* _ABOUT THIS EXERCISE_
Output only the stretch of the listing that starts at the line containing "sofa: (865, 413) -> (626, 776), removed" and ends at the line containing "stairs: (497, 1051) -> (1289, 809), moved", reproduced exactly with both ends.

* _ENTRIES PROVIDED_
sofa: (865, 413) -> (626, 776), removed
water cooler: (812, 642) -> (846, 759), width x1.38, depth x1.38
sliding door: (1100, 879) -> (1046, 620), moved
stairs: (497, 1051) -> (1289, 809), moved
==
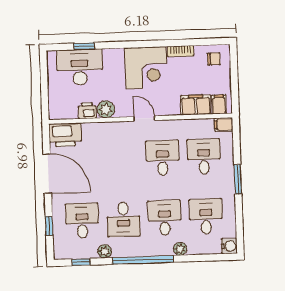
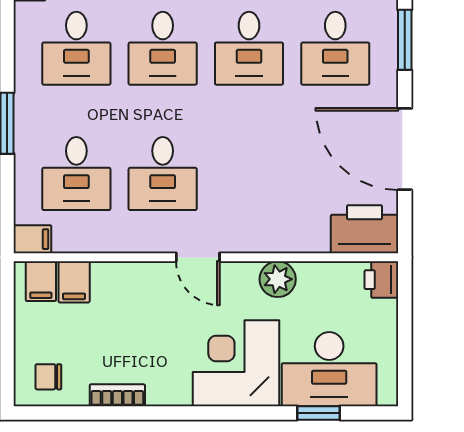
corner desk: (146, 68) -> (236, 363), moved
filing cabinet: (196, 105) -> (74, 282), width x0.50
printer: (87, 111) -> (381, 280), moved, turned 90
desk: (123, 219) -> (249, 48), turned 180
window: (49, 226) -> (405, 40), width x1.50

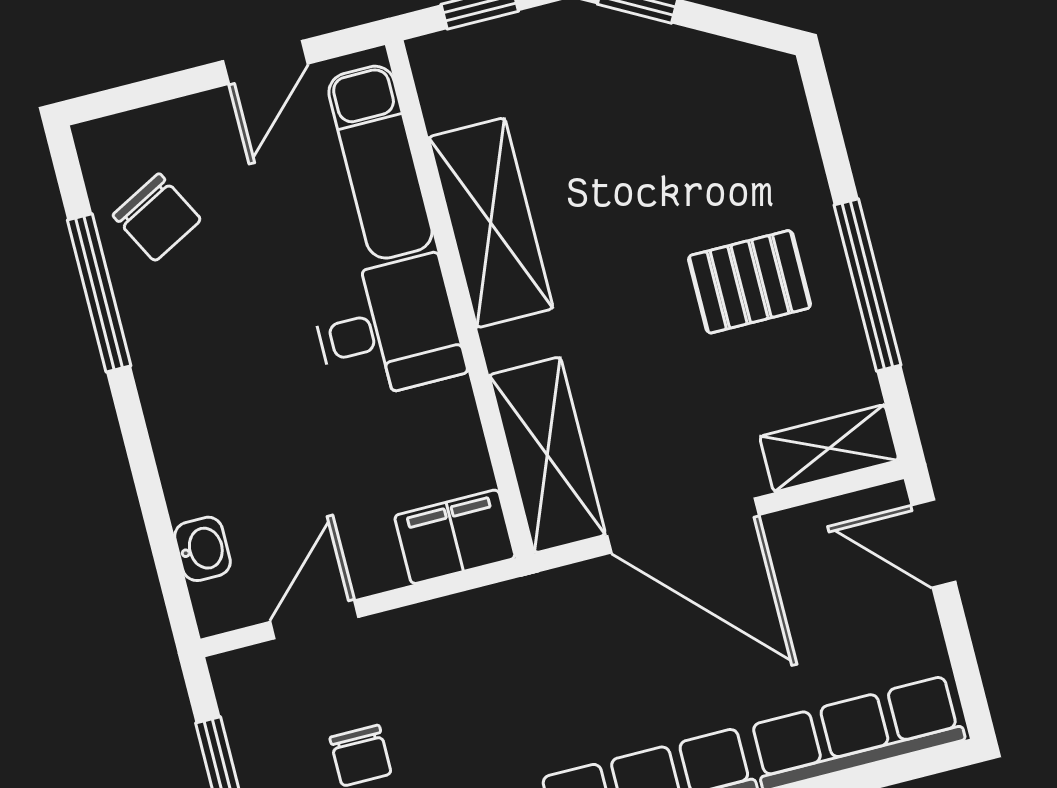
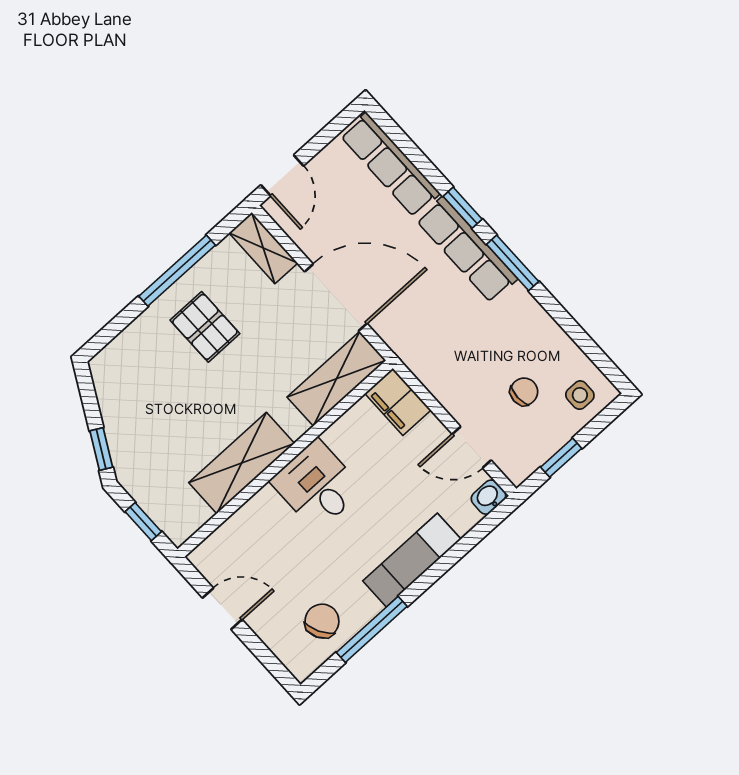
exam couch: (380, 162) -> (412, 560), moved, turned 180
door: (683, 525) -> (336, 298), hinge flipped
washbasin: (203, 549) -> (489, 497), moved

* _EXERCISE ANSWER_
sofa: (865, 413) -> (626, 776), removed
water cooler: (812, 642) -> (846, 759), width x1.38, depth x1.38
sliding door: (1100, 879) -> (1046, 620), moved
stairs: (497, 1051) -> (1289, 809), moved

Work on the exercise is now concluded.